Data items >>
● ● ● ● ●
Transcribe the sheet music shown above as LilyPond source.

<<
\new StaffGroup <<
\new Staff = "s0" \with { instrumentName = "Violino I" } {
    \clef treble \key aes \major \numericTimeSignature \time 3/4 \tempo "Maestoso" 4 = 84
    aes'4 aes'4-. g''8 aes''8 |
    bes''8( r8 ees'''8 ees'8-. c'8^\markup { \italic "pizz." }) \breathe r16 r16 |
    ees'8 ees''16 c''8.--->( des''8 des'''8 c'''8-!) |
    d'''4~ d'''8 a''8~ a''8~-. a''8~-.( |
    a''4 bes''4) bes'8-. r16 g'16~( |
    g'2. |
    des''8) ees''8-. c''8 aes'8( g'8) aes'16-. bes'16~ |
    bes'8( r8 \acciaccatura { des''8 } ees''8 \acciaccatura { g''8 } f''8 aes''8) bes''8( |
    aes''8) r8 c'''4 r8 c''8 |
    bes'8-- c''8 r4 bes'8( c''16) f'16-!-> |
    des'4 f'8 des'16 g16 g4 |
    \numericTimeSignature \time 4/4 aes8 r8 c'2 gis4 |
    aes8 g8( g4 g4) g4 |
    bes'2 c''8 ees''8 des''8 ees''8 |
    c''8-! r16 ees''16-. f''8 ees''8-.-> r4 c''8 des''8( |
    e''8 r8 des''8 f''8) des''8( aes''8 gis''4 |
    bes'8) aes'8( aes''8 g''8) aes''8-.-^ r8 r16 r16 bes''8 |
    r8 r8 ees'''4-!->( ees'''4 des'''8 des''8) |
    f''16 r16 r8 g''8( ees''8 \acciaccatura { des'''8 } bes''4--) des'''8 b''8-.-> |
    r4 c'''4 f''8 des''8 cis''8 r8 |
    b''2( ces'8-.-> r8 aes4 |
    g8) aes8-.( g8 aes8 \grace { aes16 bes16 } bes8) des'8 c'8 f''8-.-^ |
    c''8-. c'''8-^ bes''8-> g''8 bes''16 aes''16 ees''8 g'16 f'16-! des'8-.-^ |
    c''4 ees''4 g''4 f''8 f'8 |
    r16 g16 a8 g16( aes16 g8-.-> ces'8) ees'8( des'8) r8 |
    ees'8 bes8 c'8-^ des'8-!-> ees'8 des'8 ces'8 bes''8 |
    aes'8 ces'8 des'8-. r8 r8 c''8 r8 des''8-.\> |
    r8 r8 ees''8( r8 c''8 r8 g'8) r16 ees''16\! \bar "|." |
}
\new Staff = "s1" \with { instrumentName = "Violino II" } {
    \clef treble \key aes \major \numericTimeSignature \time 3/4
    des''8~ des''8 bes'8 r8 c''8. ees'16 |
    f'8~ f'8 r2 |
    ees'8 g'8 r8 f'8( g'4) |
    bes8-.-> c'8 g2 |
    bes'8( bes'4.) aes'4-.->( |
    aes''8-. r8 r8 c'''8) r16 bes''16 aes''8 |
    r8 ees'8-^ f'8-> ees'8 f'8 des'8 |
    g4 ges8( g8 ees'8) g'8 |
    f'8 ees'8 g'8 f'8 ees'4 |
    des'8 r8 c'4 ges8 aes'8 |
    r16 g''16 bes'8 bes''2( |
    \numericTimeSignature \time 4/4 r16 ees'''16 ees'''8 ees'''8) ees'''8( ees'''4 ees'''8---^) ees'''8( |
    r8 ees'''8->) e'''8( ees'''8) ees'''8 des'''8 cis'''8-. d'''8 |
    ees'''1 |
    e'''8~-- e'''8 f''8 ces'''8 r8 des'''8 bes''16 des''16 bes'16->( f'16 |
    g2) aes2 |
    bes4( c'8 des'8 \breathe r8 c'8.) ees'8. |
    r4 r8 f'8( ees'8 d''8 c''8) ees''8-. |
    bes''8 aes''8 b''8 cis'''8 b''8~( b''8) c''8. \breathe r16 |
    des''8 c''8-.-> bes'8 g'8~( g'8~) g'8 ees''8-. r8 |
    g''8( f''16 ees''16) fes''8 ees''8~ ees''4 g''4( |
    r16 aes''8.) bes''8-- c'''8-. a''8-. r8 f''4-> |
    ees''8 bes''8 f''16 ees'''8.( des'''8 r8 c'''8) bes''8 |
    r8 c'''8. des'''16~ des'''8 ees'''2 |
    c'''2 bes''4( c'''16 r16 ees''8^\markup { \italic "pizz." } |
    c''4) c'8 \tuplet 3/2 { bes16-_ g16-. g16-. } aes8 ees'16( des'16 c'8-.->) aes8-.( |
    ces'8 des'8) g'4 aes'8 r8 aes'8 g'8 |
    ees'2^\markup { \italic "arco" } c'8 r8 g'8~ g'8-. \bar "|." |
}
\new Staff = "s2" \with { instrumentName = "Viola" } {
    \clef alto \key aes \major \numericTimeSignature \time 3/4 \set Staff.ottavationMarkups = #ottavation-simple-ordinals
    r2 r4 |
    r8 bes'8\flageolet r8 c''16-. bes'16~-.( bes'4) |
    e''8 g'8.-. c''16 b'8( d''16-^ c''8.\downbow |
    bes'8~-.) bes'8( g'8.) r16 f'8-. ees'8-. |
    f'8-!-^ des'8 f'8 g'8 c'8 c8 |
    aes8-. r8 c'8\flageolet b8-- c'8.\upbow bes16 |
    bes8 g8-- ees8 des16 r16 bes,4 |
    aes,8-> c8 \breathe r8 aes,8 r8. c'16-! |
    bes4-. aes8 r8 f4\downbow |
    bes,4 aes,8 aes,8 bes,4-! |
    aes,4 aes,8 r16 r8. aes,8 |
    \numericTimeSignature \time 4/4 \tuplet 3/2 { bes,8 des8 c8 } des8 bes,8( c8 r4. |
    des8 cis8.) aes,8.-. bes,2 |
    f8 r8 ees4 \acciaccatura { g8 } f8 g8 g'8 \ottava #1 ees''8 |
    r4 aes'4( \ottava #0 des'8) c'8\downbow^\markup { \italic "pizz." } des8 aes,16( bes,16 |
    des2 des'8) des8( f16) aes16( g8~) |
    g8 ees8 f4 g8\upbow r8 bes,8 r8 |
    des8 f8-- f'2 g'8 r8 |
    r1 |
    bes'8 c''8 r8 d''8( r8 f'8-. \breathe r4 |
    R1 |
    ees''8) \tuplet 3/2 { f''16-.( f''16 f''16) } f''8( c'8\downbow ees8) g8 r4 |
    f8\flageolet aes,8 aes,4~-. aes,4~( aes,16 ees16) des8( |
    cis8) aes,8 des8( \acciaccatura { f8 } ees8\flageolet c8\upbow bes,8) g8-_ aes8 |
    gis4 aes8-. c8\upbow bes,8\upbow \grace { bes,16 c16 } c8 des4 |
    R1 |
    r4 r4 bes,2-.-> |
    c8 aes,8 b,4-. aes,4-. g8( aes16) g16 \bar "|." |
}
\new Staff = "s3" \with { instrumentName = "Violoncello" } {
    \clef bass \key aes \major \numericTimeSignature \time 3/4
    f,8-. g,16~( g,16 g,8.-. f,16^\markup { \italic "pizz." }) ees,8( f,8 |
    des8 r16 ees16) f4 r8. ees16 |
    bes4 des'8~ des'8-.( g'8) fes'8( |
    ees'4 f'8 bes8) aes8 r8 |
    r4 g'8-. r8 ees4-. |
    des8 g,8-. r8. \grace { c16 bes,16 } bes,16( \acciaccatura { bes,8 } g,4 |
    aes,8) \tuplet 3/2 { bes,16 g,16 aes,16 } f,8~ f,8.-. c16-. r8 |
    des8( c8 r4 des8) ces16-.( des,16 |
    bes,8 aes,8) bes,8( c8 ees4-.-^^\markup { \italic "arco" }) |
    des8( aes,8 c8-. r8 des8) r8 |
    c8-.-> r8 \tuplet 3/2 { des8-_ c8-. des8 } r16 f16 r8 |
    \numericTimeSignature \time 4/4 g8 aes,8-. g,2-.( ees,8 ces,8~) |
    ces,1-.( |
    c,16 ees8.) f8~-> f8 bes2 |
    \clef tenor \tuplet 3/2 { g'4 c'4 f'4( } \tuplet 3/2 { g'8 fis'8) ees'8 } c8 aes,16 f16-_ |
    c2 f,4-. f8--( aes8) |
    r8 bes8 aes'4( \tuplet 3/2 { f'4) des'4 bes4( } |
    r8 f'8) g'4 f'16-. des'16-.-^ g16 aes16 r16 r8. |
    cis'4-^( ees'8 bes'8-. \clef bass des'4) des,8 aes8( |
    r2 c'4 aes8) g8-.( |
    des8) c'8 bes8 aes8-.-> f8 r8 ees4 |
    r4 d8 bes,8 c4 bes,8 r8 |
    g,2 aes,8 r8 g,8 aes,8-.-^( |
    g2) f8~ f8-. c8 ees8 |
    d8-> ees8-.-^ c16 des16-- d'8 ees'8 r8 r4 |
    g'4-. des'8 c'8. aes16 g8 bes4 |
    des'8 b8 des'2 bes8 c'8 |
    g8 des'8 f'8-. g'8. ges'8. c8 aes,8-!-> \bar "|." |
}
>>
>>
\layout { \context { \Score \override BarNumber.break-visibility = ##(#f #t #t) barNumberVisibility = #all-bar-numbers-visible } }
● ● ● ● ●
WRITTEN TASK >>
Select every line in the items above that contains the string "treble", matching case exactly, and copy those lines.

WRITTEN REPLY >>
    \clef treble \key aes \major \numericTimeSignature \time 3/4 \tempo "Maestoso" 4 = 84
    \clef treble \key aes \major \numericTimeSignature \time 3/4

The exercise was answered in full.